(Extracted information begins)

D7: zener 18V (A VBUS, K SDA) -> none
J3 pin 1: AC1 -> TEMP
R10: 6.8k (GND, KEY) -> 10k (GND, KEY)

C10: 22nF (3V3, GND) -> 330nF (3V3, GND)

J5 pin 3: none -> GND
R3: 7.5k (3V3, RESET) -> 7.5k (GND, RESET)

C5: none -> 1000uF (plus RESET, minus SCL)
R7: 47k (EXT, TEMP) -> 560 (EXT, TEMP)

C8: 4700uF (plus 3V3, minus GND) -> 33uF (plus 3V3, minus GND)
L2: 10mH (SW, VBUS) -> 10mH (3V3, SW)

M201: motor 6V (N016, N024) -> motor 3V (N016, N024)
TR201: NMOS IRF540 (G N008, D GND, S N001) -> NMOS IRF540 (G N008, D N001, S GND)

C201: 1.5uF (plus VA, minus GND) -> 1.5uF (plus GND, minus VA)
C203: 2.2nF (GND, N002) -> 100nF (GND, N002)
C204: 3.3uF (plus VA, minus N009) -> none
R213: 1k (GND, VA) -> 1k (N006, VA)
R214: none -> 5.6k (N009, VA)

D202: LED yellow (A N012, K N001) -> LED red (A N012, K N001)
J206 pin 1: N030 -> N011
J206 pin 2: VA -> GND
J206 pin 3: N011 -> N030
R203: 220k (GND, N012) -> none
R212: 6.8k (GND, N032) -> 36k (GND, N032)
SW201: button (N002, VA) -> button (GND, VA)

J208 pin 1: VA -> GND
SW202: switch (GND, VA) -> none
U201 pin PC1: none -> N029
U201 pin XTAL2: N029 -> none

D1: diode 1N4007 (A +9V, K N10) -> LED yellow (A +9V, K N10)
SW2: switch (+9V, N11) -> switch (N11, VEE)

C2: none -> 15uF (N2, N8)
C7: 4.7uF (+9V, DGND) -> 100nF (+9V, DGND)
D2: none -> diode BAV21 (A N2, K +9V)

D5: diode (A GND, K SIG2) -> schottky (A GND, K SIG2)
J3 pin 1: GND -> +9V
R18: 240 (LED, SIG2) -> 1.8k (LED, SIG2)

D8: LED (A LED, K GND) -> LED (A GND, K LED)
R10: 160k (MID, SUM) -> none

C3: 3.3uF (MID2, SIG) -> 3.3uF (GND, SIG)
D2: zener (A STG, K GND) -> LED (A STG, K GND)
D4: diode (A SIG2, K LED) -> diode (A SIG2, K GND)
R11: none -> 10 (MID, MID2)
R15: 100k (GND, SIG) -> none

(Extracted information ends)

▶ _What is being asked_:
Your task is to quote, without any alteration, the lines running from the top of the records to the line that holds "M201: motor 6V", both included.

▶ _Expected output_:
D7: zener 18V (A VBUS, K SDA) -> none
J3 pin 1: AC1 -> TEMP
R10: 6.8k (GND, KEY) -> 10k (GND, KEY)

C10: 22nF (3V3, GND) -> 330nF (3V3, GND)

J5 pin 3: none -> GND
R3: 7.5k (3V3, RESET) -> 7.5k (GND, RESET)

C5: none -> 1000uF (plus RESET, minus SCL)
R7: 47k (EXT, TEMP) -> 560 (EXT, TEMP)

C8: 4700uF (plus 3V3, minus GND) -> 33uF (plus 3V3, minus GND)
L2: 10mH (SW, VBUS) -> 10mH (3V3, SW)

M201: motor 6V (N016, N024) -> motor 3V (N016, N024)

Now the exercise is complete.